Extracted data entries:

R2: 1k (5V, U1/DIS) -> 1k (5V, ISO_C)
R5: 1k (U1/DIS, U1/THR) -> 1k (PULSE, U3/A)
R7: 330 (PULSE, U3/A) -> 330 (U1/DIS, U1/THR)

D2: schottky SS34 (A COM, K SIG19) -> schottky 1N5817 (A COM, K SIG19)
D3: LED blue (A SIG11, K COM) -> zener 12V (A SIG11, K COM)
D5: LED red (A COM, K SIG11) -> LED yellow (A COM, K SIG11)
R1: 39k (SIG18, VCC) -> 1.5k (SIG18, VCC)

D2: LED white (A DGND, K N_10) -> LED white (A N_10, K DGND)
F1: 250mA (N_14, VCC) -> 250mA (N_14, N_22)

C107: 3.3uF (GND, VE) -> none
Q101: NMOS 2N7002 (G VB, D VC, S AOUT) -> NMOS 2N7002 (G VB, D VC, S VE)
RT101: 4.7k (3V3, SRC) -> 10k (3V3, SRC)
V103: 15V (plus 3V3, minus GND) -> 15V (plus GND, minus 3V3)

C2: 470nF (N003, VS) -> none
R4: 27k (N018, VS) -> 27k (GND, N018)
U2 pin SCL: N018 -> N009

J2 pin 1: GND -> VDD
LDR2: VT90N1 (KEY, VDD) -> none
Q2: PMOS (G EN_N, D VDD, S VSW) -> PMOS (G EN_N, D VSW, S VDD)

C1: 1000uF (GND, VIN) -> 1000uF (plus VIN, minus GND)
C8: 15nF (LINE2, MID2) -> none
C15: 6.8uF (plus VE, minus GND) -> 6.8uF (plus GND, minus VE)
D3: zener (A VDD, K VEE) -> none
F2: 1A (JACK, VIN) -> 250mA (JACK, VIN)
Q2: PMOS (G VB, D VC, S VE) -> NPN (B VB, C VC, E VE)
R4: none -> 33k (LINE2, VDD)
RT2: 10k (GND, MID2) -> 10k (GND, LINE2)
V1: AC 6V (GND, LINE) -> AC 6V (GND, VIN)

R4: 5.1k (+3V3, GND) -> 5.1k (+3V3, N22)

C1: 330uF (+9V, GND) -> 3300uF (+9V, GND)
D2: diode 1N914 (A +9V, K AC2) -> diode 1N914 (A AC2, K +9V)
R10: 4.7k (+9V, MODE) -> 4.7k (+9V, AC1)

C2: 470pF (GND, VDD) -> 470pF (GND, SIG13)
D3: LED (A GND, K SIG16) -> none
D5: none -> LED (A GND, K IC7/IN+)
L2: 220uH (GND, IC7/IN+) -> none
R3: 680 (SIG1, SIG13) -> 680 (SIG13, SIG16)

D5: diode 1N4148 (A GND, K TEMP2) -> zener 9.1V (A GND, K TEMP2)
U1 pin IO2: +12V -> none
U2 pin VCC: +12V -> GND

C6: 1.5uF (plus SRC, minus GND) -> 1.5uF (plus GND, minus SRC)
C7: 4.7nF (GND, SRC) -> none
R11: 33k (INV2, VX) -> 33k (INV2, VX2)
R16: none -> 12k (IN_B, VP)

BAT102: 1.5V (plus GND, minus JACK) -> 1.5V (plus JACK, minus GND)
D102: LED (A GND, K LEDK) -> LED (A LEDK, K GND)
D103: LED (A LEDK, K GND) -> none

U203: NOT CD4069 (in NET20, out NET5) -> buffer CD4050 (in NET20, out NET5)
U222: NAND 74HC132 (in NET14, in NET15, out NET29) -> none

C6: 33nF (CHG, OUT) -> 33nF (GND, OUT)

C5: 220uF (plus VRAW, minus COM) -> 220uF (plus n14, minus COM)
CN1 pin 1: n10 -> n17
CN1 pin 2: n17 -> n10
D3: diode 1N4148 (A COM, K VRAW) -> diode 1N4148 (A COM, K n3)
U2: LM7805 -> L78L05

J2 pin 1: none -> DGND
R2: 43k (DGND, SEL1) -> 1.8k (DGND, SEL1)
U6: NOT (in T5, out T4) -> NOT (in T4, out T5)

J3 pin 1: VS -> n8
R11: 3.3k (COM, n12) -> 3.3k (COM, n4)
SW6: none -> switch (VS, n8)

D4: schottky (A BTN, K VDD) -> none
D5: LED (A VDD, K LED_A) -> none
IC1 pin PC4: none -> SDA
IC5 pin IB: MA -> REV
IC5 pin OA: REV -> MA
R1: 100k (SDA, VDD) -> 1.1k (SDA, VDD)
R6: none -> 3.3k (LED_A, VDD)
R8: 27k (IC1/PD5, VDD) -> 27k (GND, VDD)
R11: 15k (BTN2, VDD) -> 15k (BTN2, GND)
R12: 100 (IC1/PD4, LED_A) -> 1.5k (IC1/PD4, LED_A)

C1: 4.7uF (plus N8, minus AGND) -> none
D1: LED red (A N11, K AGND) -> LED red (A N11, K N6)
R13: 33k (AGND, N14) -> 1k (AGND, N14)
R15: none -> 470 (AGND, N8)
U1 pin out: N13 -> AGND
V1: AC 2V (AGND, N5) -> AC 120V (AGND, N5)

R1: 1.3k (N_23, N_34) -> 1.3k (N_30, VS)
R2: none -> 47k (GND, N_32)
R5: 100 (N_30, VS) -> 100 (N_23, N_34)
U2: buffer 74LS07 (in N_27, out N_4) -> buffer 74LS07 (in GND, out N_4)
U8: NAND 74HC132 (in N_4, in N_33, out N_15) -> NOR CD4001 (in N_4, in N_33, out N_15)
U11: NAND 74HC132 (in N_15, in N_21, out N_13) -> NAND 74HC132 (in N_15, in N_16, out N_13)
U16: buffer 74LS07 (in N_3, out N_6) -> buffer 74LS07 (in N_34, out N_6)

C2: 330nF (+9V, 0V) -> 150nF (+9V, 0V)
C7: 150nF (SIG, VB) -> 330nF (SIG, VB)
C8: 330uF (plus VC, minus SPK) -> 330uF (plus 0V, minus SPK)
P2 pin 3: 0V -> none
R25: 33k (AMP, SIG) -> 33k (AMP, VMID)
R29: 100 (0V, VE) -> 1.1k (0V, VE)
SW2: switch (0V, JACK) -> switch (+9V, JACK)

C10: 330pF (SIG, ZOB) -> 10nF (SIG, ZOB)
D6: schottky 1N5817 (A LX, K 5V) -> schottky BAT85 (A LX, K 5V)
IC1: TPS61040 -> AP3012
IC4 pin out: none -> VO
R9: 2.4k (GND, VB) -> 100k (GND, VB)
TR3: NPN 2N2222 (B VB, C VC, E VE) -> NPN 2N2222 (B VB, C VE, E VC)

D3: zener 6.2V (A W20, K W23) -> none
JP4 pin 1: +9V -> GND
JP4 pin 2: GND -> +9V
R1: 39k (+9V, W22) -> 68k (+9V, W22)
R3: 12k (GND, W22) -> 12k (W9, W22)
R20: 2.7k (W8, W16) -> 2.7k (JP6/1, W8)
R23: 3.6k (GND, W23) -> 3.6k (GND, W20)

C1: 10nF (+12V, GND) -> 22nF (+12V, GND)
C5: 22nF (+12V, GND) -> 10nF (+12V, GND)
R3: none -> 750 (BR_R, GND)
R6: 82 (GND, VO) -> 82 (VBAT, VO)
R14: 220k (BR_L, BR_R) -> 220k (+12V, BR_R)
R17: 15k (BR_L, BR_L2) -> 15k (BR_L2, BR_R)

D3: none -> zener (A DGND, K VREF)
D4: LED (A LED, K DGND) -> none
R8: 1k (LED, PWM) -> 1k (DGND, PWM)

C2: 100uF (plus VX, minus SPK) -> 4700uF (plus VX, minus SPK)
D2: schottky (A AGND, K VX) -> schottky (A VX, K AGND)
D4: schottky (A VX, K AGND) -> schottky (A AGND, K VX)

## HOW TO COMPLETE THIS TASK
Copy the lines of the entries above that mention "AGND".

## FINISHED EXERCISE
C1: 4.7uF (plus N8, minus AGND) -> none
D1: LED red (A N11, K AGND) -> LED red (A N11, K N6)
R13: 33k (AGND, N14) -> 1k (AGND, N14)
R15: none -> 470 (AGND, N8)
U1 pin out: N13 -> AGND
V1: AC 2V (AGND, N5) -> AC 120V (AGND, N5)
D2: schottky (A AGND, K VX) -> schottky (A VX, K AGND)
D4: schottky (A VX, K AGND) -> schottky (A AGND, K VX)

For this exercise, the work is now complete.